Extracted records
begin
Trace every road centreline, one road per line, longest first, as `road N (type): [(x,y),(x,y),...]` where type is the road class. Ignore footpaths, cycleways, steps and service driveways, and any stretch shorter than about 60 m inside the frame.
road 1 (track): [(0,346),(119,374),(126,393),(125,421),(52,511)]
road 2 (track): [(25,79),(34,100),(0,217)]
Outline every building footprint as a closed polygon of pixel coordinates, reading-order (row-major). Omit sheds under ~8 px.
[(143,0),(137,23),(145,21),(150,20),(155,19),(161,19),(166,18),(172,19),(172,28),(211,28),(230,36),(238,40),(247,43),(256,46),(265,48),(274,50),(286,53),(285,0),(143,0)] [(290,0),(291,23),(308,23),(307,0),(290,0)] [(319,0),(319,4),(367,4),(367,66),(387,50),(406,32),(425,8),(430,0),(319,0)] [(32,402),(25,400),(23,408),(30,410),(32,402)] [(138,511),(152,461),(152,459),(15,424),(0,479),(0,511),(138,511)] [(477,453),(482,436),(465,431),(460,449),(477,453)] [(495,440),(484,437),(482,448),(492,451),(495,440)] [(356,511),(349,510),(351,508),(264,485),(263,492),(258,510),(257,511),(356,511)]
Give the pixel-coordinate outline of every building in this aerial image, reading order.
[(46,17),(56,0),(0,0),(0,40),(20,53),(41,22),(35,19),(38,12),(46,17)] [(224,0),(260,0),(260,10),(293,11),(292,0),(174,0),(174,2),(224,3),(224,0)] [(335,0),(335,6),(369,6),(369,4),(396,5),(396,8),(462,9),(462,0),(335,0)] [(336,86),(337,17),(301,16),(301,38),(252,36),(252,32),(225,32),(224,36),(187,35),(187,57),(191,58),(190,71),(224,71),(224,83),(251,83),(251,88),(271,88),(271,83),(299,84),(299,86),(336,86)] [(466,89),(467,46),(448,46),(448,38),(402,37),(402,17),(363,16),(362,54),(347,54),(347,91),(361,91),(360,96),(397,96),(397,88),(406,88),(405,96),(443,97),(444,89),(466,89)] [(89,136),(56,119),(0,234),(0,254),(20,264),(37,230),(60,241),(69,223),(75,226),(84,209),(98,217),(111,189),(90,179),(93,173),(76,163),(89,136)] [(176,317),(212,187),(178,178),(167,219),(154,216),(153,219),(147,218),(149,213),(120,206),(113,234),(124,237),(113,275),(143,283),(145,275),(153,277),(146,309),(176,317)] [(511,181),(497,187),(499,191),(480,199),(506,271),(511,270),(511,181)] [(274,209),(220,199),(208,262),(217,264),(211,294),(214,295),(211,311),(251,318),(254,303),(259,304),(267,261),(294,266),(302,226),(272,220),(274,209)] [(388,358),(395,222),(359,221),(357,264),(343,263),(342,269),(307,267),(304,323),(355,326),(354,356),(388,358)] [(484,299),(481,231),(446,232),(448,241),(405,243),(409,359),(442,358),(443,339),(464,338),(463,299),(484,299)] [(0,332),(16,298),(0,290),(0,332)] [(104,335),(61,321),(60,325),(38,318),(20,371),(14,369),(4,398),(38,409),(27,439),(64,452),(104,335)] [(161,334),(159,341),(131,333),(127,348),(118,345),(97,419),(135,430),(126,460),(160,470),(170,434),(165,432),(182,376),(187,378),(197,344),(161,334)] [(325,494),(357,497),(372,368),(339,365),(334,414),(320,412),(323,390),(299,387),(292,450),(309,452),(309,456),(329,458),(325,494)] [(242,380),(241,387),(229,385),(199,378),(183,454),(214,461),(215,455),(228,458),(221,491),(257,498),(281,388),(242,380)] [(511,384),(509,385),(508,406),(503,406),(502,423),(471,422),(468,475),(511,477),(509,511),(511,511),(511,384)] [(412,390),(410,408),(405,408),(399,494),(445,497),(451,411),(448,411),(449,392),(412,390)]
end
Write out every one of the records above verbatim, keeping each line as it is.

### FINAL RESULT:
Trace every road centreline, one road per line, longest first, as `road N (type): [(x,y),(x,y),...]` where type is the road class. Ignore footpaths, cycleways, steps and service driveways, and any stretch shorter than about 60 m inside the frame.
road 1 (track): [(0,346),(119,374),(126,393),(125,421),(52,511)]
road 2 (track): [(25,79),(34,100),(0,217)]
Outline every building footprint as a closed polygon of pixel coordinates, reading-order (row-major). Omit sheds under ~8 px.
[(143,0),(137,23),(145,21),(150,20),(155,19),(161,19),(166,18),(172,19),(172,28),(211,28),(230,36),(238,40),(247,43),(256,46),(265,48),(274,50),(286,53),(285,0),(143,0)] [(290,0),(291,23),(308,23),(307,0),(290,0)] [(319,0),(319,4),(367,4),(367,66),(387,50),(406,32),(425,8),(430,0),(319,0)] [(32,402),(25,400),(23,408),(30,410),(32,402)] [(138,511),(152,461),(152,459),(15,424),(0,479),(0,511),(138,511)] [(477,453),(482,436),(465,431),(460,449),(477,453)] [(495,440),(484,437),(482,448),(492,451),(495,440)] [(356,511),(349,510),(351,508),(264,485),(263,492),(258,510),(257,511),(356,511)]
Give the pixel-coordinate outline of every building in this aerial image, reading order.
[(46,17),(56,0),(0,0),(0,40),(20,53),(41,22),(35,19),(38,12),(46,17)] [(224,0),(260,0),(260,10),(293,11),(292,0),(174,0),(174,2),(224,3),(224,0)] [(335,0),(335,6),(369,6),(369,4),(396,5),(396,8),(462,9),(462,0),(335,0)] [(336,86),(337,17),(301,16),(301,38),(252,36),(252,32),(225,32),(224,36),(187,35),(187,57),(191,58),(190,71),(224,71),(224,83),(251,83),(251,88),(271,88),(271,83),(299,84),(299,86),(336,86)] [(466,89),(467,46),(448,46),(448,38),(402,37),(402,17),(363,16),(362,54),(347,54),(347,91),(361,91),(360,96),(397,96),(397,88),(406,88),(405,96),(443,97),(444,89),(466,89)] [(89,136),(56,119),(0,234),(0,254),(20,264),(37,230),(60,241),(69,223),(75,226),(84,209),(98,217),(111,189),(90,179),(93,173),(76,163),(89,136)] [(176,317),(212,187),(178,178),(167,219),(154,216),(153,219),(147,218),(149,213),(120,206),(113,234),(124,237),(113,275),(143,283),(145,275),(153,277),(146,309),(176,317)] [(511,181),(497,187),(499,191),(480,199),(506,271),(511,270),(511,181)] [(274,209),(220,199),(208,262),(217,264),(211,294),(214,295),(211,311),(251,318),(254,303),(259,304),(267,261),(294,266),(302,226),(272,220),(274,209)] [(388,358),(395,222),(359,221),(357,264),(343,263),(342,269),(307,267),(304,323),(355,326),(354,356),(388,358)] [(484,299),(481,231),(446,232),(448,241),(405,243),(409,359),(442,358),(443,339),(464,338),(463,299),(484,299)] [(0,332),(16,298),(0,290),(0,332)] [(104,335),(61,321),(60,325),(38,318),(20,371),(14,369),(4,398),(38,409),(27,439),(64,452),(104,335)] [(161,334),(159,341),(131,333),(127,348),(118,345),(97,419),(135,430),(126,460),(160,470),(170,434),(165,432),(182,376),(187,378),(197,344),(161,334)] [(325,494),(357,497),(372,368),(339,365),(334,414),(320,412),(323,390),(299,387),(292,450),(309,452),(309,456),(329,458),(325,494)] [(242,380),(241,387),(229,385),(199,378),(183,454),(214,461),(215,455),(228,458),(221,491),(257,498),(281,388),(242,380)] [(511,384),(509,385),(508,406),(503,406),(502,423),(471,422),(468,475),(511,477),(509,511),(511,511),(511,384)] [(412,390),(410,408),(405,408),(399,494),(445,497),(451,411),(448,411),(449,392),(412,390)]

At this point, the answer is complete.